# Source information

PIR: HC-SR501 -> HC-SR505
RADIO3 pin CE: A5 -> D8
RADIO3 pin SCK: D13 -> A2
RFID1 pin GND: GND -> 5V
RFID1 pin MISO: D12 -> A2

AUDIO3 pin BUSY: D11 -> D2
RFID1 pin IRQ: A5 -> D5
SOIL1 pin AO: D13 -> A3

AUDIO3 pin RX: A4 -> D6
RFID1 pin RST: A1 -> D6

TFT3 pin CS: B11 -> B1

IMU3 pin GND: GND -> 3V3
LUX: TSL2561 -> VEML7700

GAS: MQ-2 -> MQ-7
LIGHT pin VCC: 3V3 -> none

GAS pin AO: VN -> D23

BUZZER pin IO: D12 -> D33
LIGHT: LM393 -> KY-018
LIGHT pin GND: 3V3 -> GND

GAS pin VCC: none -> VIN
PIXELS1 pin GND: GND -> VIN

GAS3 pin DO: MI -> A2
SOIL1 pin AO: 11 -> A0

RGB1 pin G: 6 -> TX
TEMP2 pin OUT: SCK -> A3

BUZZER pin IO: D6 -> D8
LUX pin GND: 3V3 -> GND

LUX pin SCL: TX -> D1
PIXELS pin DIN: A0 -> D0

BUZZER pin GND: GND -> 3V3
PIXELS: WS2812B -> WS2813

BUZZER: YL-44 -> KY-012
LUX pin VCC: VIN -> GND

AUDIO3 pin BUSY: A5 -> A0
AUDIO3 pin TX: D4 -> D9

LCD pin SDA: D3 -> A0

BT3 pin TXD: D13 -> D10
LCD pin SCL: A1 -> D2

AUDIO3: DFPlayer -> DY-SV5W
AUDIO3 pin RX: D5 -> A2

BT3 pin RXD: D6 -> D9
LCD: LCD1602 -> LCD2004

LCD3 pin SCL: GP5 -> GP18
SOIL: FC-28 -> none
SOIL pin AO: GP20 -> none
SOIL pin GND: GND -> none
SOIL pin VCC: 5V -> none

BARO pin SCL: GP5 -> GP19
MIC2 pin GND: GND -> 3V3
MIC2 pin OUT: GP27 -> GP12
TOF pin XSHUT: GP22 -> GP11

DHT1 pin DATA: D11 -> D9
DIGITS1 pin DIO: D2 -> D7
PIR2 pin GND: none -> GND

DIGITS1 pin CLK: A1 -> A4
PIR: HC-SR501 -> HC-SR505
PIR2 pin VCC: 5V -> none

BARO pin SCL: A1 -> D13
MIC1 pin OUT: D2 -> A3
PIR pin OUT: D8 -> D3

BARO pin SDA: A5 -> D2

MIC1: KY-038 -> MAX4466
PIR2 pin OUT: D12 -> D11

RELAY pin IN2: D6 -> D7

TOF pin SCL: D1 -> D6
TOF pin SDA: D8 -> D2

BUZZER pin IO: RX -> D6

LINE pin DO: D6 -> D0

# Required work
Lines from the entries that contain the string "none" are what must be copied.

# Answer
LIGHT pin VCC: 3V3 -> none
GAS pin VCC: none -> VIN
SOIL: FC-28 -> none
SOIL pin AO: GP20 -> none
SOIL pin GND: GND -> none
SOIL pin VCC: 5V -> none
PIR2 pin GND: none -> GND
PIR2 pin VCC: 5V -> none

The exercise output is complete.